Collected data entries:
□ □ □ □

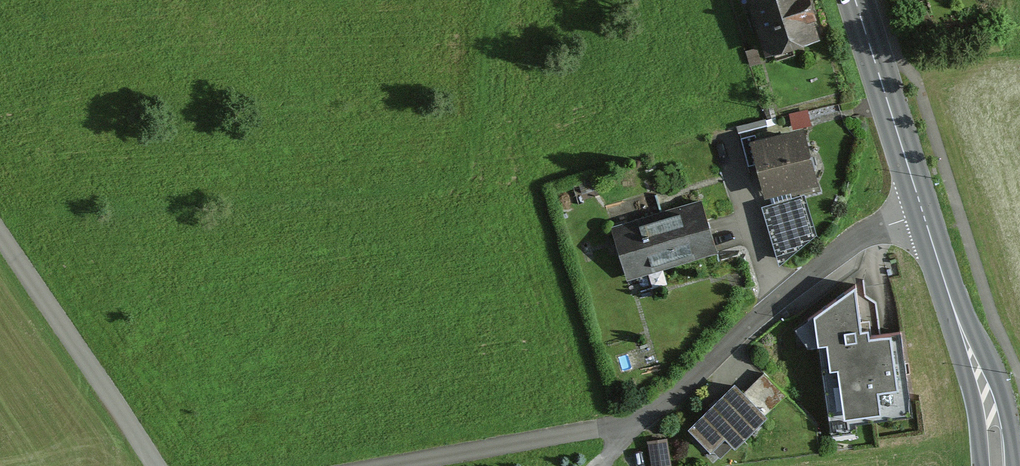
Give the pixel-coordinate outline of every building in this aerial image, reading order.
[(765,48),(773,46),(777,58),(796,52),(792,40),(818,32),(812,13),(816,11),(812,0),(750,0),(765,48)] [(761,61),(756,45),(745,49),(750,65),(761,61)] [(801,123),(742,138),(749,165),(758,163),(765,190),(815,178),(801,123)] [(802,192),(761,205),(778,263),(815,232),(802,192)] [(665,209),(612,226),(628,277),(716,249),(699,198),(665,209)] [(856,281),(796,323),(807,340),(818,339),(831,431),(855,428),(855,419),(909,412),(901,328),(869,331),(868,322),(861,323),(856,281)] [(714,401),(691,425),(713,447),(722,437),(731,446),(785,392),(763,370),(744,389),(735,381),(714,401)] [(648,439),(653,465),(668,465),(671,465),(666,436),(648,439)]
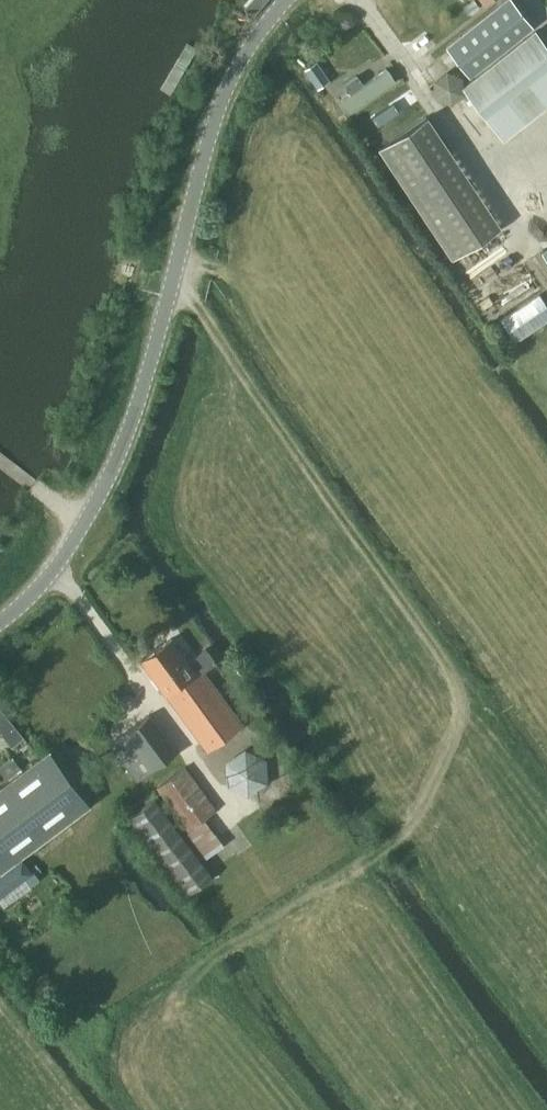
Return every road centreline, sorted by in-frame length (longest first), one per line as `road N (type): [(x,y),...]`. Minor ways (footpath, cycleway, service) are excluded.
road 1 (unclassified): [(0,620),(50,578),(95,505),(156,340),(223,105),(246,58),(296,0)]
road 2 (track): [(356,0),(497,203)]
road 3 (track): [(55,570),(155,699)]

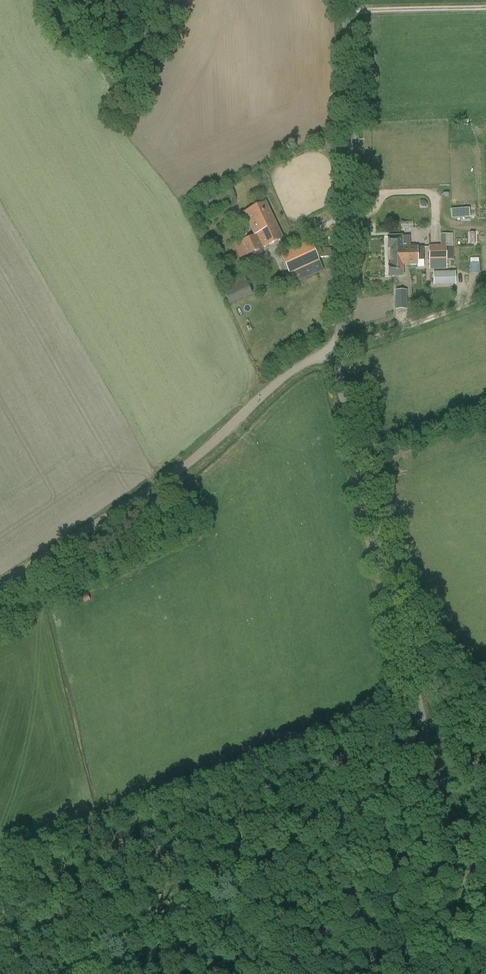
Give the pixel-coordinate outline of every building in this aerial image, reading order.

□ □ □ □

### Problem
Since pictures are not part of the copy, set down only the remaining data exactly.

### Task output
Give the pixel-coordinate outline of every building in this aerial image, reading order.
[(765,48),(773,46),(777,58),(796,52),(792,40),(818,32),(812,13),(816,11),(812,0),(750,0),(765,48)] [(761,61),(756,45),(745,49),(750,65),(761,61)] [(801,123),(742,138),(749,165),(758,163),(765,190),(815,178),(801,123)] [(802,192),(761,205),(778,263),(815,232),(802,192)] [(665,209),(612,226),(628,277),(716,249),(699,198),(665,209)] [(856,281),(796,323),(807,340),(818,339),(831,431),(855,428),(855,419),(909,412),(901,328),(869,331),(868,322),(861,323),(856,281)] [(714,401),(691,425),(713,447),(722,437),(731,446),(785,392),(763,370),(744,389),(735,381),(714,401)] [(648,439),(653,465),(668,465),(671,465),(666,436),(648,439)]
Return every road centreline, sorted by in-frame length (longest first), one per line as `road N (type): [(x,y),...]`. Minor ways (footpath, cycleway, service) are excluded.
road 1 (unclassified): [(0,620),(50,578),(95,505),(156,340),(223,105),(246,58),(296,0)]
road 2 (track): [(356,0),(497,203)]
road 3 (track): [(55,570),(155,699)]

Give the pixel-coordinate outline of every building in this aerial image, reading order.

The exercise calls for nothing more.